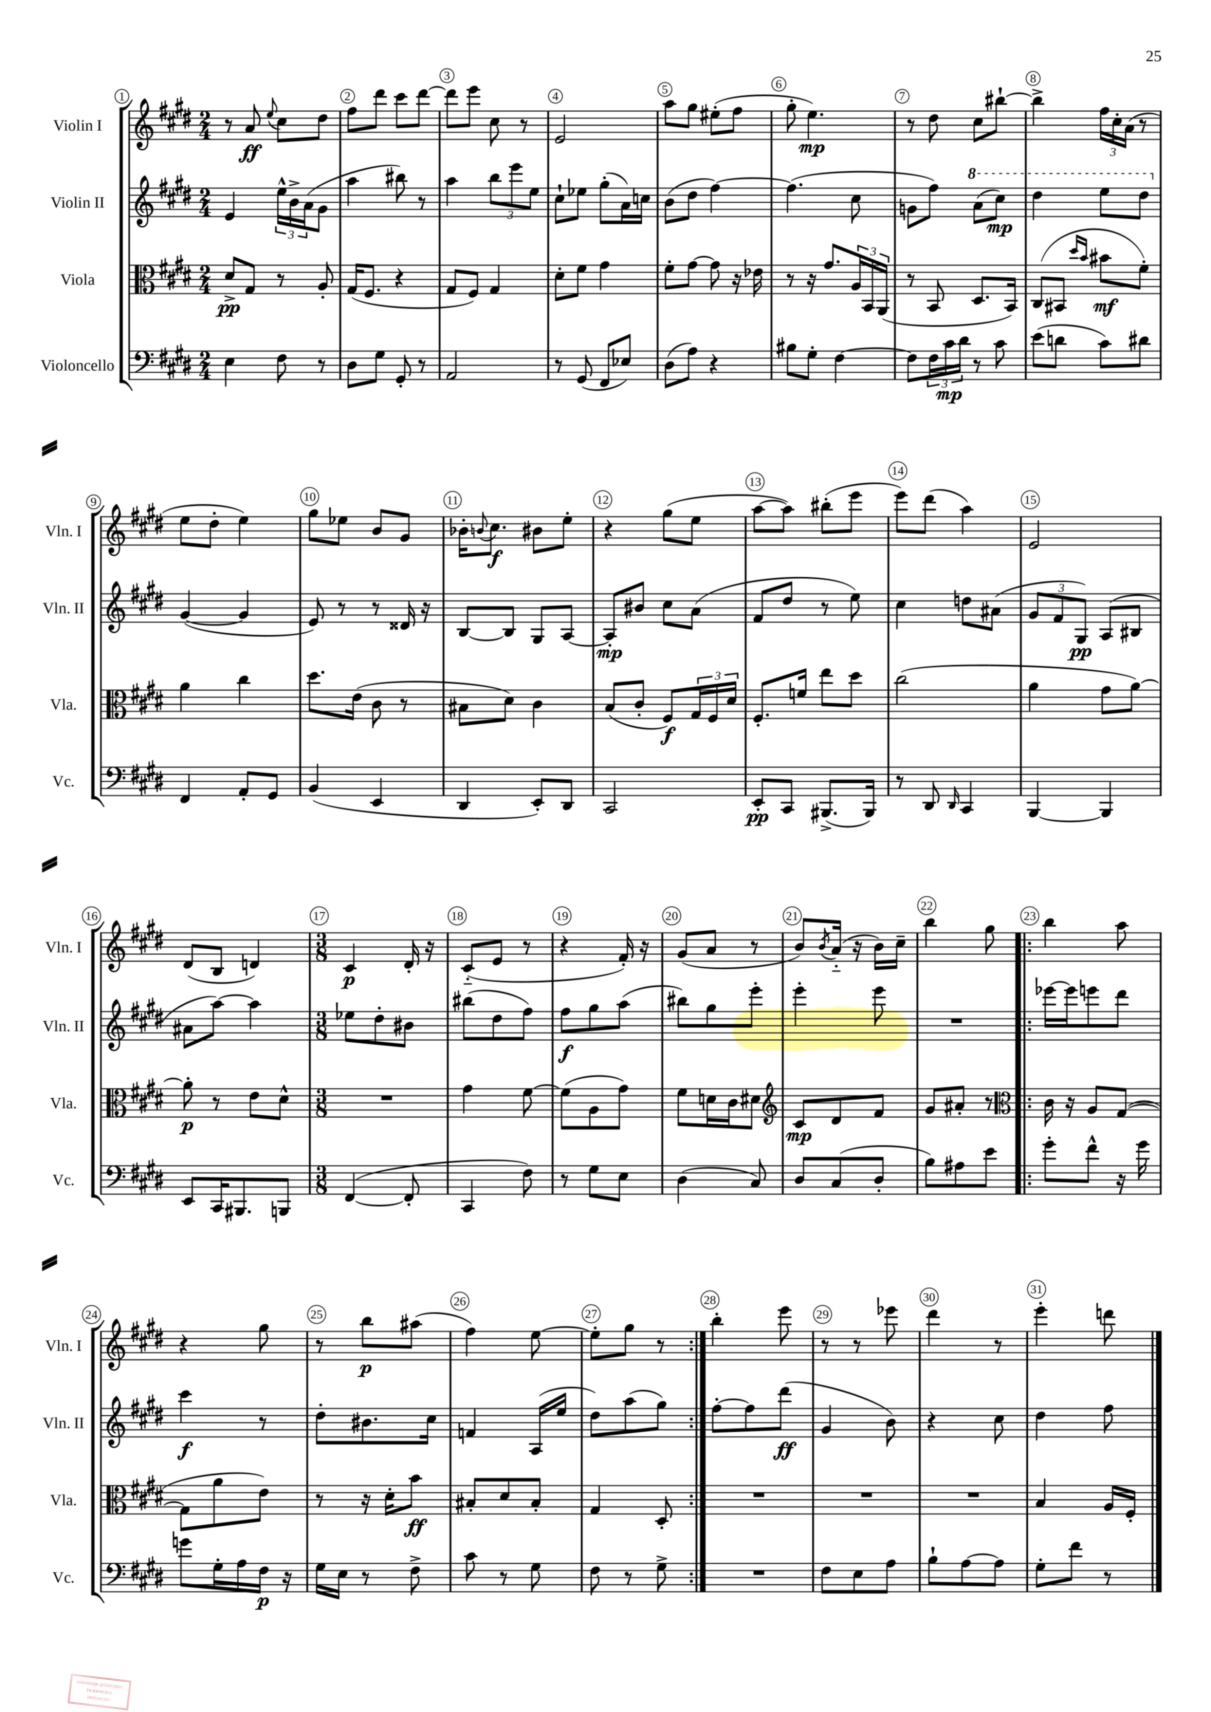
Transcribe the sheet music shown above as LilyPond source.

<<
\new StaffGroup <<
\new Staff = "s0" \with { instrumentName = "Violin I" shortInstrumentName = "Vln. I" } {
    \clef treble \key e \major \numericTimeSignature \time 2/4
    r8 a'8\ff \appoggiatura { e''8 } cis''8 dis''8 |
    fis''8 dis'''8 cis'''8 dis'''8~ |
    dis'''8 e'''8 cis''8 r8 |
    e'2 |
    a''8 gis''8 eis''8-.( fis''8 |
    gis''8-. e''4.\mp) |
    r8 dis''8 cis''8 bis''8~-! |
    bis''4-> \tuplet 3/2 { fis''16 cis''16-. a'16( } r8 |
    e''8 dis''8-. e''4) |
    gis''8 ees''8 b'8 gis'8 |
    bes'16-. \appoggiatura { b'8 } cis''8.\f bis'8 e''8-. |
    r4 gis''8( e''8 |
    a''8~ a''8) bis''8-.( e'''8 |
    e'''8) dis'''8( a''4) |
    e'2 |
    dis'8( b8 d'4) |
    \numericTimeSignature \time 3/8 cis'4\p dis'16-. r16 |
    cis'8-_( e'8 r8 |
    r4 fis'16-.) r16 |
    gis'8( a'8 r8 |
    b'8) \acciaccatura { b'8 } a'16-_( r16 b'16) cis''16-- |
    b''4 gis''8 |
    \repeat volta 2 { b''4 a''8 |
    r4 gis''8 |
    r8 b''8\p ais''8( |
    fis''4) e''8~ |
    e''8-. gis''8 r8 | }
    b''4-. e'''8 |
    r8 r8 ees'''8 |
    dis'''4 r8 |
    e'''4-. d'''8 \bar "|." |
}
\new Staff = "s1" \with { instrumentName = "Violin II" shortInstrumentName = "Vln. II" } {
    \clef treble \key e \major \numericTimeSignature \time 2/4
    e'4 \tuplet 3/2 { e''16-^ b'16-> a'16( } gis'8 |
    a''4 bis''8) r8 |
    a''4 \tuplet 3/2 { b''8 e'''8 e''8 } |
    cis''8-! ees''8 gis''8-.( a'16) c''16 |
    b'8( dis''8 fis''4~) |
    fis''4.( cis''8 |
    g'8 fis''8) \ottava #1 a''8( cis'''8\mp) |
    dis'''4 e'''8 dis'''8 \ottava #0 |
    gis'4~( gis'4 |
    e'8) r8 r8 disis'16 r16 |
    b8~ b8 gis8 a8~ |
    a8-.\mp bis'8 cis''8 a'8( |
    fis'8 dis''8 r8 e''8) |
    cis''4 d''8 ais'8( |
    \tuplet 3/2 { gis'8 fis'8 gis8\pp) } a8( bis8 |
    ais'8 a''8~) a''4 |
    \numericTimeSignature \time 3/8 ees''8 dis''8-. bis'8 |
    bis''8( dis''8 fis''8) |
    fis''8\f gis''8 a''8( |
    bis''8) gis''8 e'''8-. |
    e'''4-. e'''8 |
    R4. |
    \repeat volta 2 { ees'''16~ ees'''16 e'''8 dis'''8 |
    cis'''4\f r8 |
    dis''8-. bis'8. cis''16 |
    f'4 a16( e''16 |
    dis''8) a''8( gis''8) | }
    fis''8~-. fis''8 dis'''8\ff( |
    gis'4 b'8) |
    r4 cis''8 |
    dis''4 fis''8 \bar "|." |
}
\new Staff = "s2" \with { instrumentName = "Viola" shortInstrumentName = "Vla." } {
    \clef alto \key e \major \numericTimeSignature \time 2/4
    dis'8->\pp gis8 r8 a8-. |
    gis16( fis8. r4 |
    gis8 fis8) gis4 |
    dis'8-. fis'8 gis'4 |
    fis'8-. gis'8~ gis'8 r16 ees'16 |
    r8 r16 gis'8. \tuplet 3/2 { a16 b,16 a,16( } |
    r8 b,8 dis8. b,16) |
    cis8( bis,8 \grace { dis''16 b'16 } bis'8\mf fis'8-.) |
    a'4 cis''4 |
    dis''8. e'16( cis'8 r8 |
    bis8 dis'8) cis'4 |
    b8( cis'8-. fis8\f) \tuplet 3/2 { gis16 fis16 dis'16 } |
    fis8.-. f'16 e''8 dis''8 |
    cis''2( |
    a'4 gis'8 a'8~) |
    a'8-.\p r8 e'8 dis'8-^ |
    \numericTimeSignature \time 3/8 R4. |
    gis'4 fis'8~ |
    fis'8( a8 gis'8) |
    fis'8 d'16 cis'16 dis'8 |
    \clef treble cis'8\mp dis'8 fis'8 |
    gis'8 ais'8-. r8 |
    \repeat volta 2 { \clef alto cis'16 r16 a8 gis8~( |
    gis8 a'8 e'8) |
    r8 r16 dis'16-. b'8\ff |
    bis8-. dis'8 bis8-. |
    gis4 dis8-. | }
    R4. |
    R4. |
    R4. |
    b4 a16 fis16-. \bar "|." |
}
\new Staff = "s3" \with { instrumentName = "Violoncello" shortInstrumentName = "Vc." } {
    \clef bass \key e \major \numericTimeSignature \time 2/4
    e4 fis8 r8 |
    dis8 gis8 gis,8-. r8 |
    a,2 |
    r8 gis,8( fis,8 ees8) |
    dis8( a8) r4 |
    bis8 gis8-. fis4~ |
    fis8 \tuplet 3/2 { fis16 cis'16\mp dis'16 } r8 cis'8 |
    e'8( d'8 cis'8) dis'8 |
    fis,4 a,8-. gis,8 |
    b,4( e,4 |
    dis,4 e,8-.) dis,8 |
    cis,2 |
    e,8-.\pp cis,8 bis,,8.->( bis,,16) |
    r8 dis,8 \grace { dis,16 } cis,4 |
    b,,4~ b,,4 |
    e,8 cis,16 bis,,8. b,,8 |
    \numericTimeSignature \time 3/8 fis,4~( fis,8-. |
    cis,4 fis8) |
    r8 gis8 e8 |
    dis4( cis8) |
    dis8 cis8( dis8-. |
    b8) ais8 e'8 |
    \repeat volta 2 { gis'8-. fis'8-^ r16 gis'16 |
    g'8 gis16-. a16 fis16\p r16 |
    gis16 e16 r8 fis8-> |
    cis'8 r8 gis8 |
    fis8 r8 gis8-> | }
    R4. |
    fis8 e8 a8 |
    b8-! a8~ a8 |
    gis8-. fis'8 r8 \bar "|." |
}
>>
>>
\layout { \context { \Score \override BarNumber.break-visibility = ##(#f #t #t) barNumberVisibility = #all-bar-numbers-visible \override BarNumber.stencil = #(make-stencil-circler 0.1 0.3 ly:text-interface::print) } }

Directions for this task: Gather every line in the items above that contains the string "shortInstrumentName".

Result:
\new Staff = "s0" \with { instrumentName = "Violin I" shortInstrumentName = "Vln. I" } {
\new Staff = "s1" \with { instrumentName = "Violin II" shortInstrumentName = "Vln. II" } {
\new Staff = "s2" \with { instrumentName = "Viola" shortInstrumentName = "Vla." } {
\new Staff = "s3" \with { instrumentName = "Violoncello" shortInstrumentName = "Vc." } {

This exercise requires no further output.